> [Action item]:
Leaving out every picture, retype the lines below from the top through the one that contains "(460, 362) = (388, 159): red".

--------------------------------

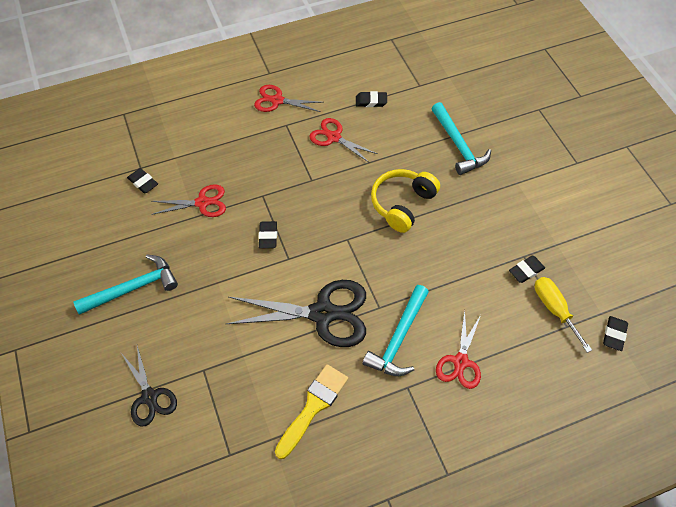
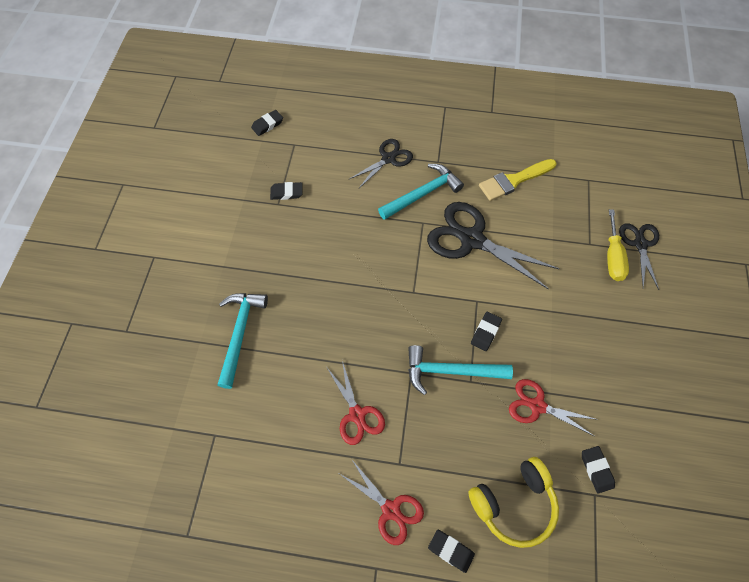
camera: 150 degrees left, 5 degrees up
(133, 288) = (634, 344): turquoise hammer -> turquoise hammer (450, 371)
(371, 101) = (284, 443): black eraser -> black eraser (450, 551)
(402, 204) = (341, 299): yellow headphones -> yellow headphones (513, 503)
(460, 362) = (388, 159): red scissors -> black scissors
(554, 309) = (292, 158): yellow screwdriver -> yellow screwdriver (612, 257)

--------------------------------

> [Solution to this problem]:
camera: 150 degrees left, 5 degrees up
(133, 288) = (634, 344): turquoise hammer -> turquoise hammer (450, 371)
(371, 101) = (284, 443): black eraser -> black eraser (450, 551)
(402, 204) = (341, 299): yellow headphones -> yellow headphones (513, 503)
(460, 362) = (388, 159): red scissors -> black scissors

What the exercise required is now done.